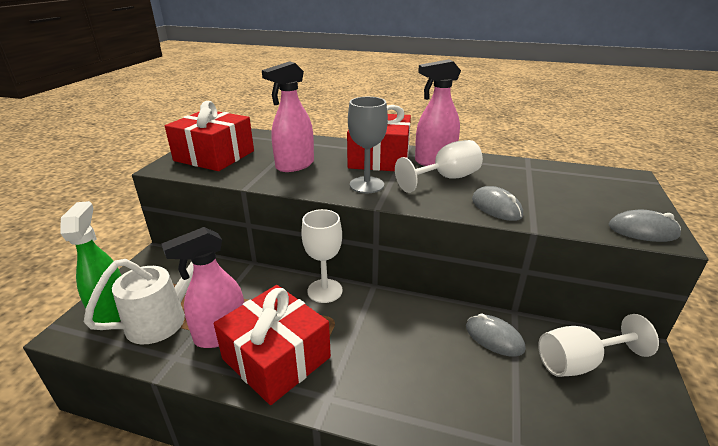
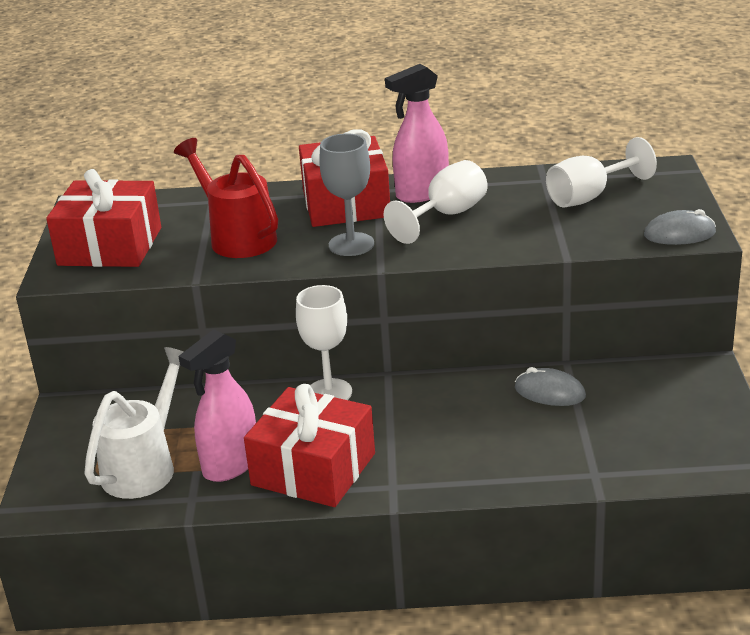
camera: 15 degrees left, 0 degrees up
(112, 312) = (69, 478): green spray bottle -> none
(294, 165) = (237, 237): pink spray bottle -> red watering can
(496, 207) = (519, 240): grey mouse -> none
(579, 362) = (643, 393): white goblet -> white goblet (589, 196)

......

**WHAT YOU ARE ASKED TO DO:** In the material above, show every line where the word "bottle" turns up.

**WRITTEN ANSWER:**
(112, 312) = (69, 478): green spray bottle -> none
(294, 165) = (237, 237): pink spray bottle -> red watering can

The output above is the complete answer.